*About this task*.
Leaving out every line before the one with "turquoise clock [425,112,459,155] -> none", write out the rest of the records below exactly.

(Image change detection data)
------------------------------------------------------------
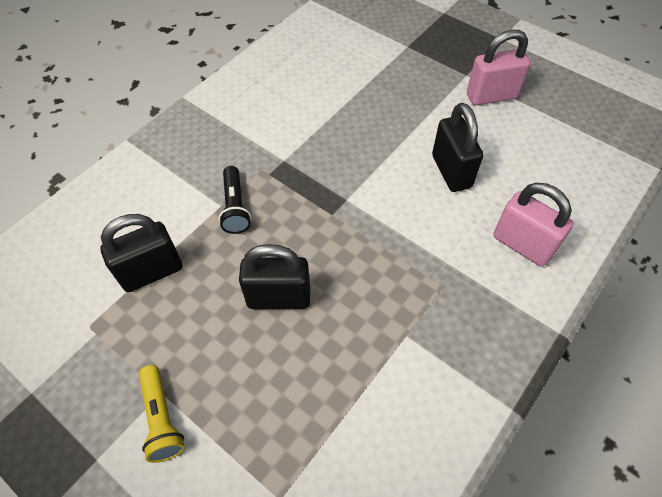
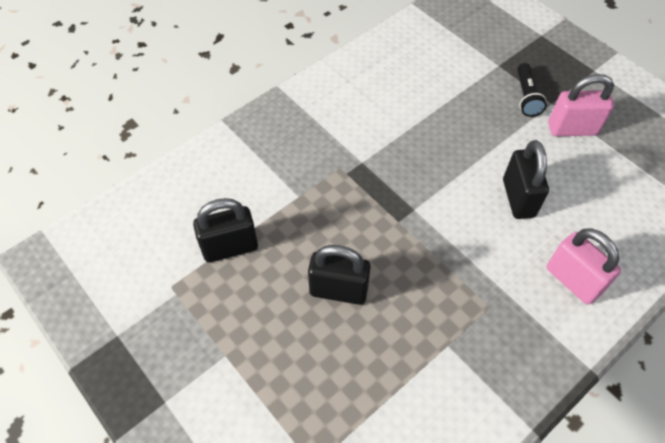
camera: 10 degrees right, 0 degrees up
yellow flashlight [139,365,185,463] -> none
black flashlight [219,166,251,234] -> black flashlight moved to [517,63,547,117]

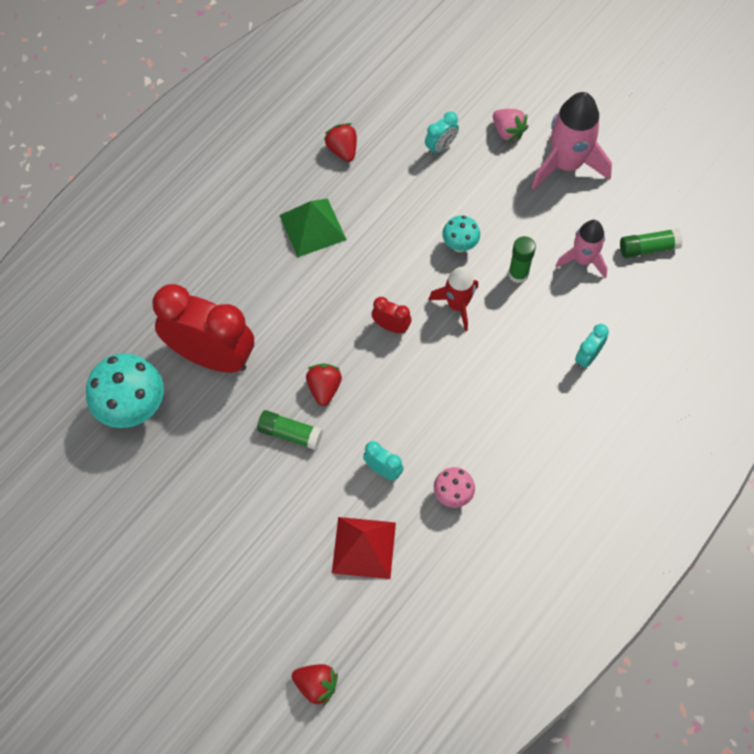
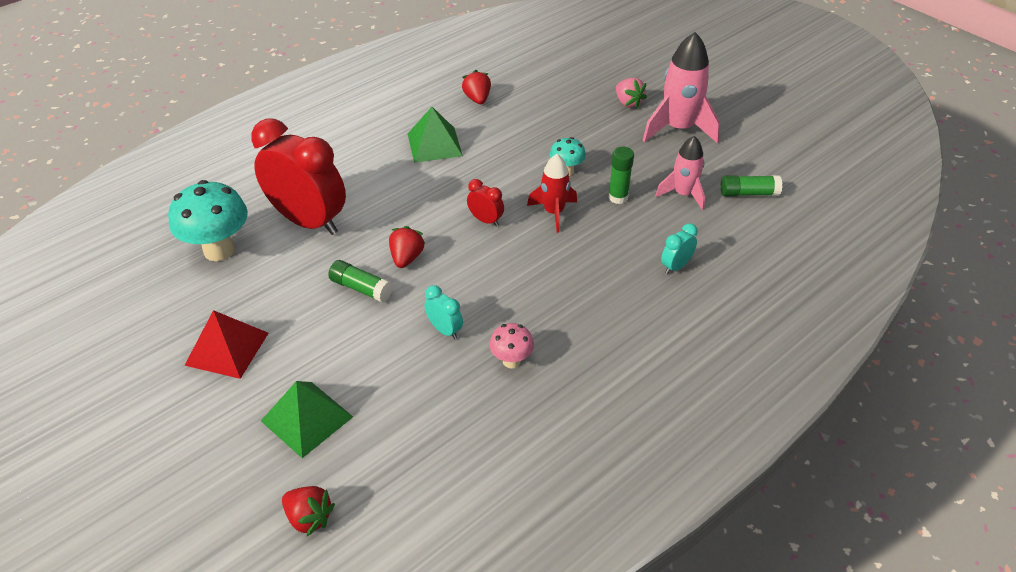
camera: 10 degrees right, 20 degrees down
red pyramid [332,517,396,579] -> red pyramid moved to [184,310,269,379]
turquoise clock [425,112,459,155] -> none
none -> green pyramid [261,381,353,458]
------------------------------------------------------------
*Answer space*.
turquoise clock [425,112,459,155] -> none
none -> green pyramid [261,381,353,458]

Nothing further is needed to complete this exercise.